YOUR GOAL: When a line in the entries below contains the word "black", copy that line.

ENTRIES SUPPLIED:
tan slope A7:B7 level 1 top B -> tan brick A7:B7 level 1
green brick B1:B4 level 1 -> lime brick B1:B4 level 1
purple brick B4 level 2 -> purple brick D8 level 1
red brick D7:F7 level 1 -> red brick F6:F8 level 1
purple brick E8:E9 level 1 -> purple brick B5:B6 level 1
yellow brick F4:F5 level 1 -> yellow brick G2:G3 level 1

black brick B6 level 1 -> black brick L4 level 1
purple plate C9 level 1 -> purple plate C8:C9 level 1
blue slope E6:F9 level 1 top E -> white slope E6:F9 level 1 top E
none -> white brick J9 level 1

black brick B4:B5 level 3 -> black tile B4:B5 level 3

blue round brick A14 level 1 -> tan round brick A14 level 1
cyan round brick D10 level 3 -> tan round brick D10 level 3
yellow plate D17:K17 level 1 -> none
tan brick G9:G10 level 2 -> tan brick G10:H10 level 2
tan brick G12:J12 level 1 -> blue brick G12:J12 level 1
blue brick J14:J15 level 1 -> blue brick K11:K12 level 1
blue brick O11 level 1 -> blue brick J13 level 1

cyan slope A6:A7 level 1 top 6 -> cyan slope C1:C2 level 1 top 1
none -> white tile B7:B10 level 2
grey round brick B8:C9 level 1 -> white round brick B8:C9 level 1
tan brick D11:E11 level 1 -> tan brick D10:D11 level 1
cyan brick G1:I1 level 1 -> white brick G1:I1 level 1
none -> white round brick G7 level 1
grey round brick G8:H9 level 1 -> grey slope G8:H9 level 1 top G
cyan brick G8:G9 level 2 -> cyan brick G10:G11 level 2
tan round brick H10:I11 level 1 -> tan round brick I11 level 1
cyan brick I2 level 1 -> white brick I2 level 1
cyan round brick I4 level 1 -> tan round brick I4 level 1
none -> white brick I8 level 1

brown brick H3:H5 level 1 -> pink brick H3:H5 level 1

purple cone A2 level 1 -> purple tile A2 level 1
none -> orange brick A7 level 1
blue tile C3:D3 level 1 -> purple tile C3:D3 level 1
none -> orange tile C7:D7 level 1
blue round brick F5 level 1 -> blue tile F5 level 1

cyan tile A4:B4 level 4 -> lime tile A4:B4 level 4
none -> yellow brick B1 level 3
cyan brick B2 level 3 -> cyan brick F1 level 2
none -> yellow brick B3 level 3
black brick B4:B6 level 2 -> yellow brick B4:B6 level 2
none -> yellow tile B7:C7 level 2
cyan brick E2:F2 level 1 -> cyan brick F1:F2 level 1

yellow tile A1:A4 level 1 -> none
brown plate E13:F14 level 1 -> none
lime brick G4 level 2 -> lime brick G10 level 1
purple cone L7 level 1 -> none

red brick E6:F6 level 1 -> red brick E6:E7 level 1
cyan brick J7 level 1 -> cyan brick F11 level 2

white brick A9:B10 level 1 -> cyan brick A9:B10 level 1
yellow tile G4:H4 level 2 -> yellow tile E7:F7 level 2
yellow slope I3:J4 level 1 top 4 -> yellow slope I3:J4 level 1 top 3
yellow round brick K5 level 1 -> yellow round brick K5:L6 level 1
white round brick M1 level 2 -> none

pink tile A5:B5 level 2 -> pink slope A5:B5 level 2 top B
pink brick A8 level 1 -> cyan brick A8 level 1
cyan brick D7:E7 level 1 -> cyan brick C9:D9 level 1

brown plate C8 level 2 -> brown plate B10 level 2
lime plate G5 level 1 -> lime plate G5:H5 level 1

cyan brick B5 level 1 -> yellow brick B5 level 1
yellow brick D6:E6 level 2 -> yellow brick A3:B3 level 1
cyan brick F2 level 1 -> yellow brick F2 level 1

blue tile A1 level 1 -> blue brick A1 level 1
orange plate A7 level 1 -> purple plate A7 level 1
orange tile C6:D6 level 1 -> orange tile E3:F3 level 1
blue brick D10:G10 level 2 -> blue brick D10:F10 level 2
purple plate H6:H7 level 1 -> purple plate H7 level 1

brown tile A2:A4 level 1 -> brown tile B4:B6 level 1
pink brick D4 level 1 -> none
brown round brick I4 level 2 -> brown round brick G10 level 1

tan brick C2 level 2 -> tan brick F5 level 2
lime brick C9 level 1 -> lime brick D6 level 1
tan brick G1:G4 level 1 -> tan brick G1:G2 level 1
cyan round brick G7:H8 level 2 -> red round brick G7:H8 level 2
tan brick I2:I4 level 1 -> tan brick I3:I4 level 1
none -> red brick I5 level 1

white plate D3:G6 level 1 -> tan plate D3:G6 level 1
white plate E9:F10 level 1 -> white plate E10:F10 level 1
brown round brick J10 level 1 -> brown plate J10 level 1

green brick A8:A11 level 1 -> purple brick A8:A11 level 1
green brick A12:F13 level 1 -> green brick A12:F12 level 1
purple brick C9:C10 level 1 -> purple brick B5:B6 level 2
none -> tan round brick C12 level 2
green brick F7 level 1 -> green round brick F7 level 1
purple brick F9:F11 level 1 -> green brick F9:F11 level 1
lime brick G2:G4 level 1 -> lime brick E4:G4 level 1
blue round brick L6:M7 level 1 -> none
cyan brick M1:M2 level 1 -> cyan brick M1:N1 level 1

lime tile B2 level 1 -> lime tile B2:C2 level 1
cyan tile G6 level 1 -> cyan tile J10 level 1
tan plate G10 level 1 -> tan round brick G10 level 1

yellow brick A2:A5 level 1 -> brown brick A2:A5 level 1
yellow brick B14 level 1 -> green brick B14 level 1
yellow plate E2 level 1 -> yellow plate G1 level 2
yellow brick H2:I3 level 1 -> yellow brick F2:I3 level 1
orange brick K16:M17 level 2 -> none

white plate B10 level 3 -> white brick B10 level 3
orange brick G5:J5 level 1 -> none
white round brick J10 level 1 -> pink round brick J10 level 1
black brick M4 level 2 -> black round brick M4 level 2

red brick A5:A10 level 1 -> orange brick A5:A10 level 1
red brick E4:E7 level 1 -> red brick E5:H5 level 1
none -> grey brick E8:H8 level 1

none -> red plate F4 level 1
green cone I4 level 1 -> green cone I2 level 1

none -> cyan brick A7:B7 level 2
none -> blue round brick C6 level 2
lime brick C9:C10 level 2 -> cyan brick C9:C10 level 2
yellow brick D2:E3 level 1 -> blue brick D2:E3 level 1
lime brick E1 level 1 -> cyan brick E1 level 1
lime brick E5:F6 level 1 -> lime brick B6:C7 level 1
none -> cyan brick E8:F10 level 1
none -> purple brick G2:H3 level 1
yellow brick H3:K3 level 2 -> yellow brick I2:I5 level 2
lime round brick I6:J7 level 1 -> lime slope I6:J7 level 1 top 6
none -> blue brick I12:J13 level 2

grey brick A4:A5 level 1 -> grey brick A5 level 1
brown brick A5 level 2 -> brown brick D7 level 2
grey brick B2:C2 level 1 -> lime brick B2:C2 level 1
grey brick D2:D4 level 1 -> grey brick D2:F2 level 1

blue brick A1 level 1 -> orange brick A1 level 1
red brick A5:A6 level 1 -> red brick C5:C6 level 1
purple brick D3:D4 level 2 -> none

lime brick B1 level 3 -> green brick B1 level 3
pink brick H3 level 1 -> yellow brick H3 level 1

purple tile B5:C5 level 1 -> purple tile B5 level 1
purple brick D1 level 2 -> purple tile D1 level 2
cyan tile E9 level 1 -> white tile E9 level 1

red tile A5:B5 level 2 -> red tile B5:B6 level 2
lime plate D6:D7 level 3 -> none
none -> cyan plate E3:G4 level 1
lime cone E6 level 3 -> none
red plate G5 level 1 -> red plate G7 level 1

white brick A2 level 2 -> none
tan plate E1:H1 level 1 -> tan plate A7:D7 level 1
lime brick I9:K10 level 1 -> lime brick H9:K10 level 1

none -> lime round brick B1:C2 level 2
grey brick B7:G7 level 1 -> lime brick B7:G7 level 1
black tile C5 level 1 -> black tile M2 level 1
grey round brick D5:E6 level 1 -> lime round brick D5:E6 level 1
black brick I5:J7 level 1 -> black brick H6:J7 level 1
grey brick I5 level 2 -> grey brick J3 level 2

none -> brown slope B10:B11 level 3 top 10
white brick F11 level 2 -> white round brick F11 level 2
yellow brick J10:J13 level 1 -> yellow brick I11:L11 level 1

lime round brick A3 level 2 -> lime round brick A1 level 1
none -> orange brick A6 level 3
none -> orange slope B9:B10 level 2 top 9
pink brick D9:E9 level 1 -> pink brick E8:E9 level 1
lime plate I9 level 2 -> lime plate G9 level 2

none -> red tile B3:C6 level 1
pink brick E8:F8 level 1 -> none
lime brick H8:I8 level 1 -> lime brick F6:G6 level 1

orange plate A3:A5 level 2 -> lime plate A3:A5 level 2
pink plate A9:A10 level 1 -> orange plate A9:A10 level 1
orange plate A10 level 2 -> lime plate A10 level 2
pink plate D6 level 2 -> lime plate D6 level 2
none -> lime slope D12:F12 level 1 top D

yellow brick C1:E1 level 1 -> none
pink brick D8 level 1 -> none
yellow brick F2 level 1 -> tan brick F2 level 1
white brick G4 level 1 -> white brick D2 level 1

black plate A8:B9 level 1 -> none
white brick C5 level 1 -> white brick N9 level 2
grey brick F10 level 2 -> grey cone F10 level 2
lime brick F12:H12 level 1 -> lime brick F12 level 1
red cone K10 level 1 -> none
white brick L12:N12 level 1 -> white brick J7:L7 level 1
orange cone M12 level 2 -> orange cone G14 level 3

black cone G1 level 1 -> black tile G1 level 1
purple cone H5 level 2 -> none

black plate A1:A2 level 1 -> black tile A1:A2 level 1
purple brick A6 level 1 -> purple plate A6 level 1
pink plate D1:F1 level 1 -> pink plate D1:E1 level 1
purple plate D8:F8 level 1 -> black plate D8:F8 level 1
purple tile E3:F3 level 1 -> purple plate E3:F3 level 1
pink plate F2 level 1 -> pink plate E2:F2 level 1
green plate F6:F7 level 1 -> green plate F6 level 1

RESULT FOR THIS TASK:
black brick B6 level 1 -> black brick L4 level 1
black brick B4:B5 level 3 -> black tile B4:B5 level 3
black brick B4:B6 level 2 -> yellow brick B4:B6 level 2
black brick M4 level 2 -> black round brick M4 level 2
black tile C5 level 1 -> black tile M2 level 1
black brick I5:J7 level 1 -> black brick H6:J7 level 1
black plate A8:B9 level 1 -> none
black cone G1 level 1 -> black tile G1 level 1
black plate A1:A2 level 1 -> black tile A1:A2 level 1
purple plate D8:F8 level 1 -> black plate D8:F8 level 1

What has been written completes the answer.